Start of Block
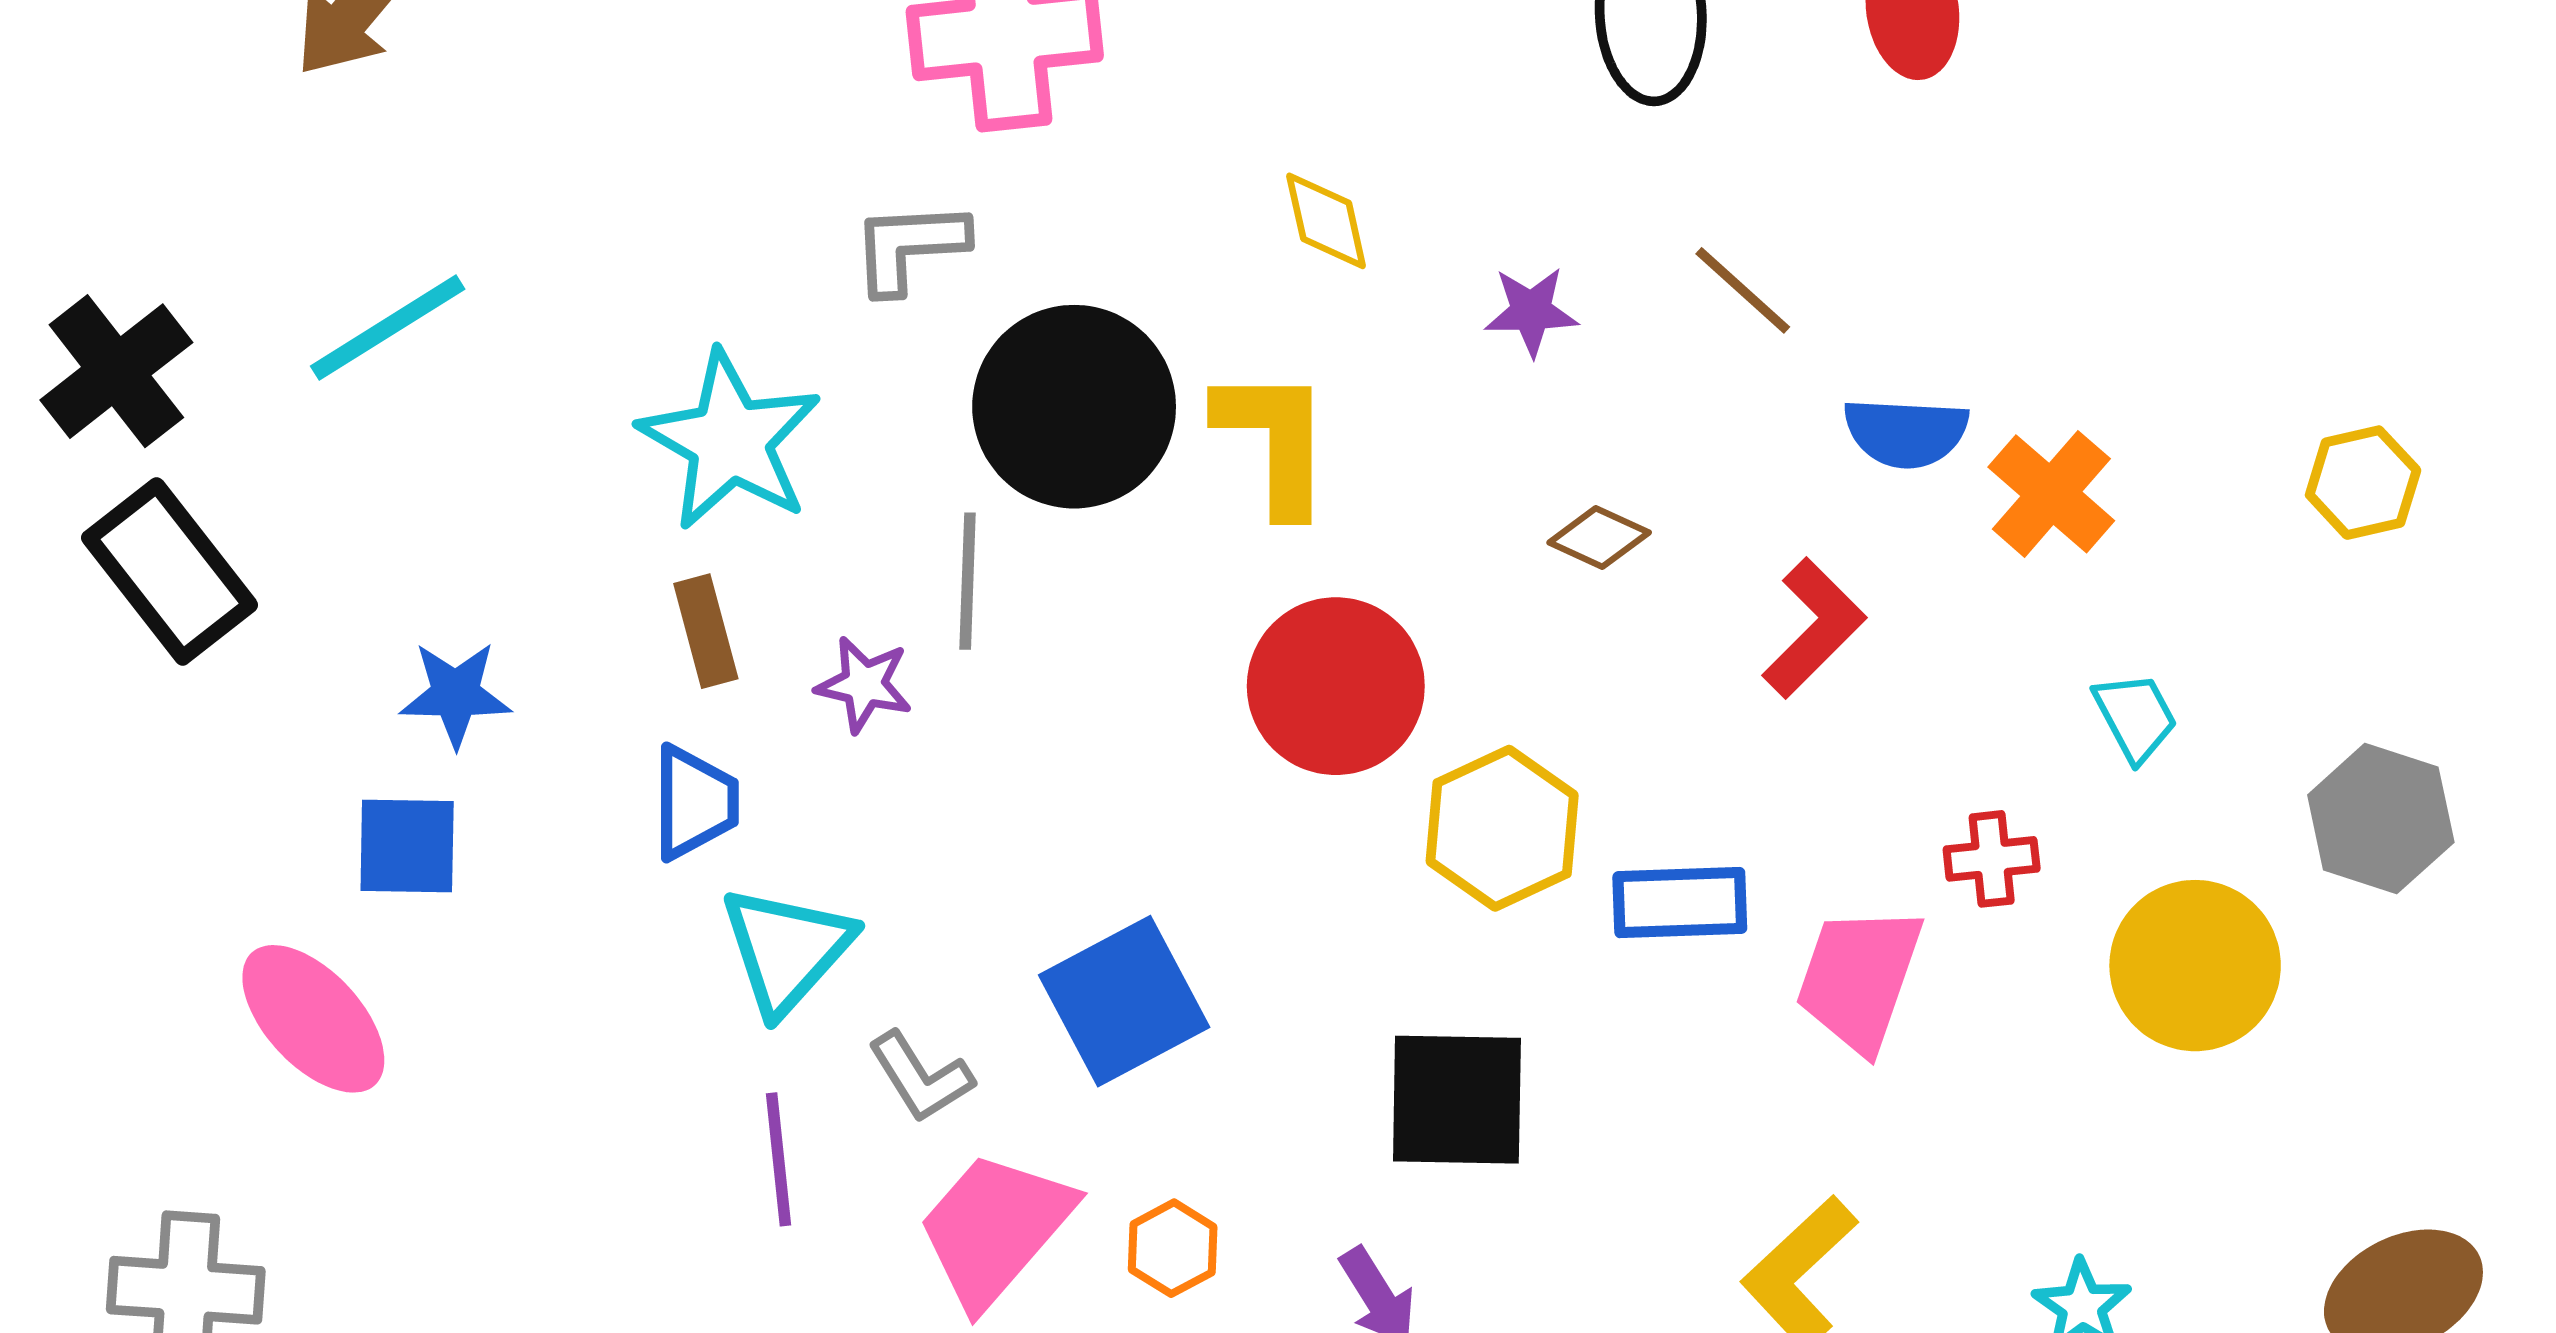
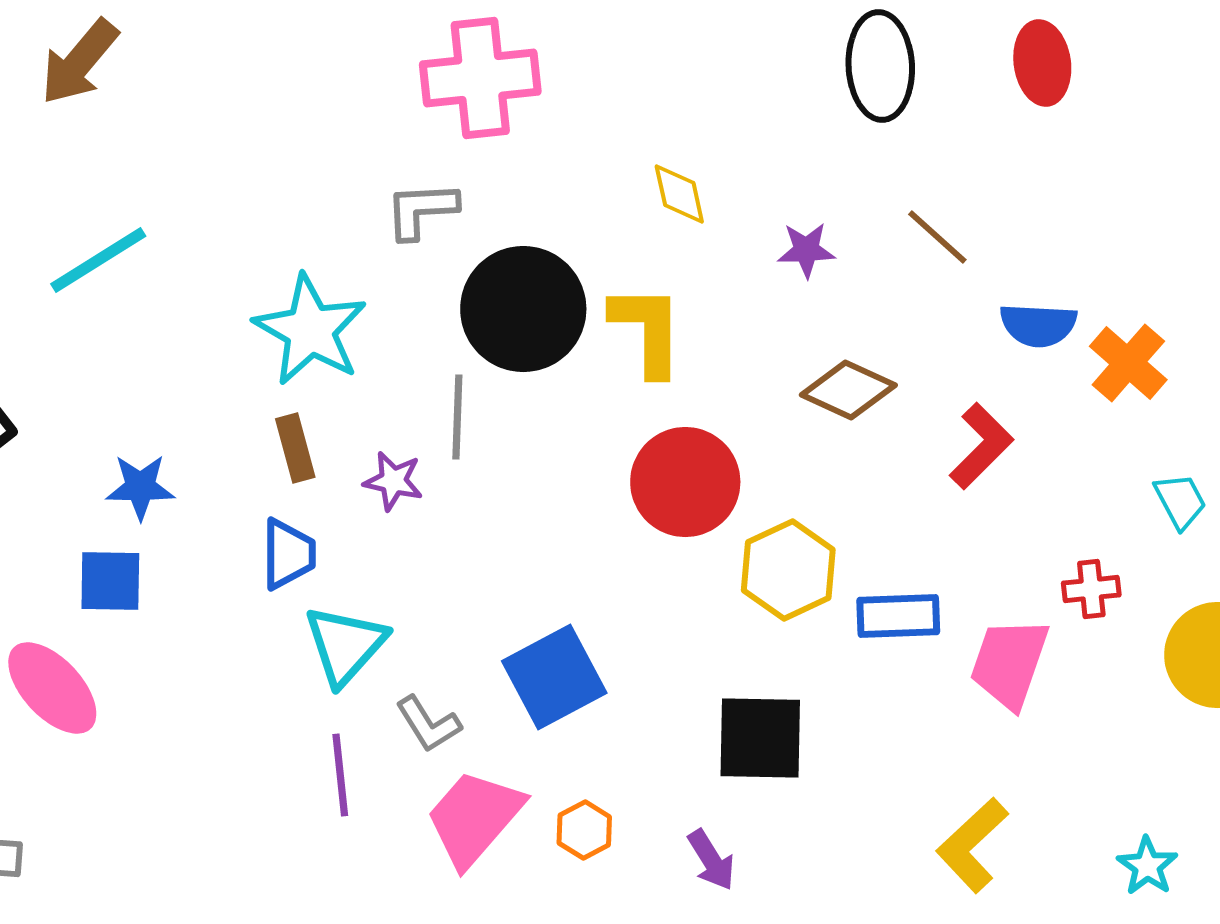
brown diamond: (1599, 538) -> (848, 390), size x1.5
End of Block
Start of Block
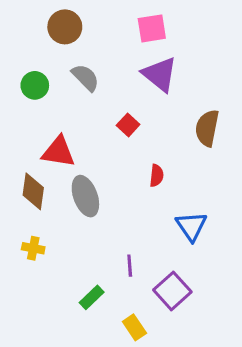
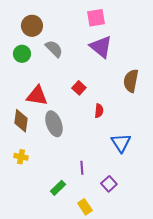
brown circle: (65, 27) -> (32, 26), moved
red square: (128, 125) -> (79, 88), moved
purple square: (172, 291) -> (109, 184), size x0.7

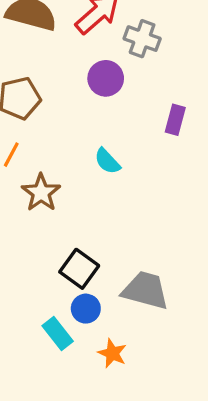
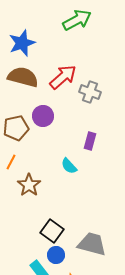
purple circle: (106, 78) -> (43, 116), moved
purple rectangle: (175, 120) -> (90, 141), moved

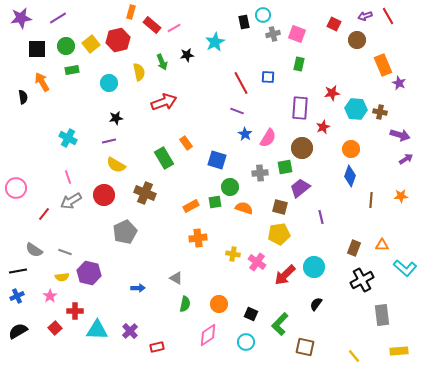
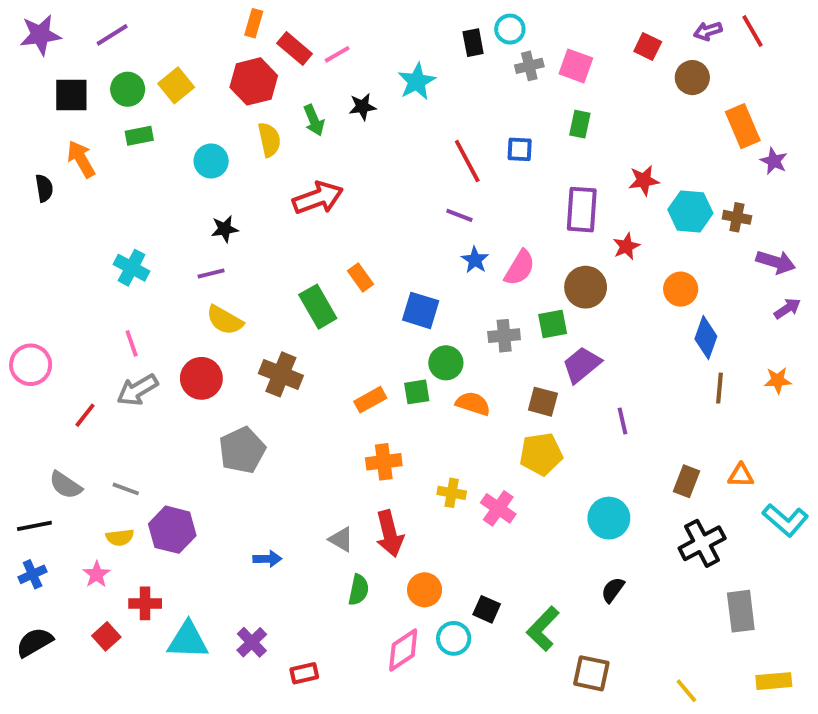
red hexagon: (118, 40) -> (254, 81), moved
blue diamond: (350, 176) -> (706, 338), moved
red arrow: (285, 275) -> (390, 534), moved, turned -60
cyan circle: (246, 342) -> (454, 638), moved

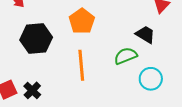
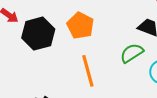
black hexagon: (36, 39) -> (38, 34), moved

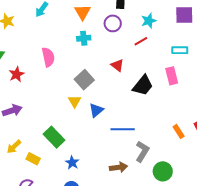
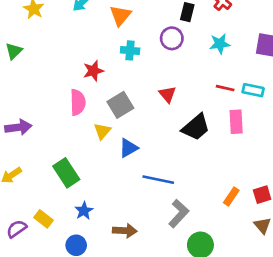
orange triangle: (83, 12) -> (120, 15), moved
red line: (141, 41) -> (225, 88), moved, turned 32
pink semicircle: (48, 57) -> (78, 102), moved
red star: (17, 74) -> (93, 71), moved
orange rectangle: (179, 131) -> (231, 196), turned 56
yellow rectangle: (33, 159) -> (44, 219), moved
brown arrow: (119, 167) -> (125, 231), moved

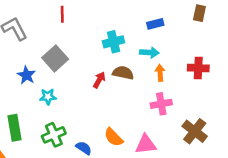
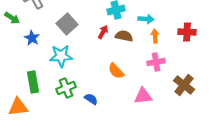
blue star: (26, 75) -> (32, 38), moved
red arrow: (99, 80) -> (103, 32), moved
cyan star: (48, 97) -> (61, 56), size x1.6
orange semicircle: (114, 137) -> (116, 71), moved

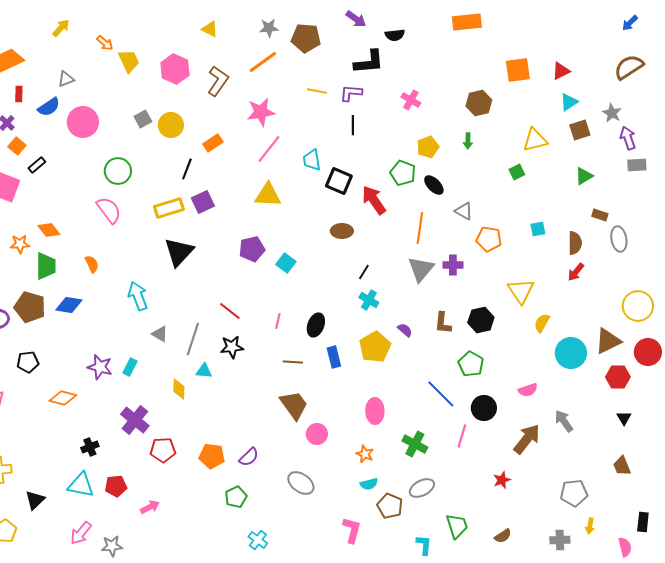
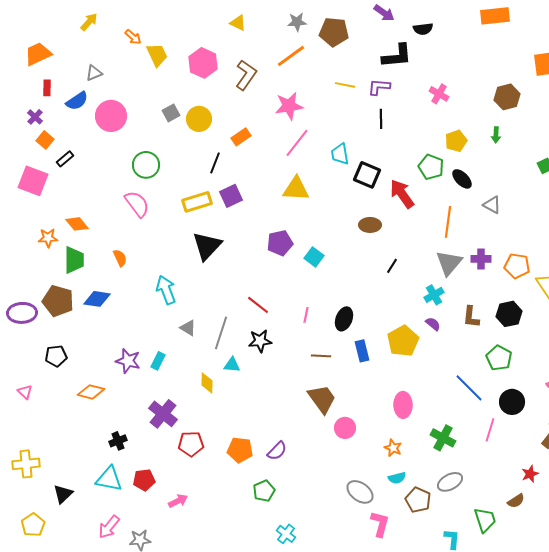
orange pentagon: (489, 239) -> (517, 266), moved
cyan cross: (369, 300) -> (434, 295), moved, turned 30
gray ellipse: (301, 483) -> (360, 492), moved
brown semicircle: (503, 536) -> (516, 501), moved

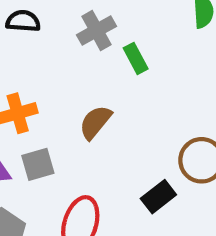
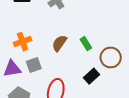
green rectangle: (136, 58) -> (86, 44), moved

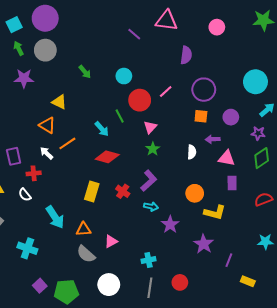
End of Block
◆ Exercise aim: Reproduce each line from the listing above that includes the word "brown".

◆ Reply to the exercise:
brown diamond: (1599, 538) -> (848, 390), size x1.5
brown circle: (65, 27) -> (32, 26), moved
brown arrow: (119, 167) -> (125, 231), moved
brown semicircle: (503, 536) -> (516, 501), moved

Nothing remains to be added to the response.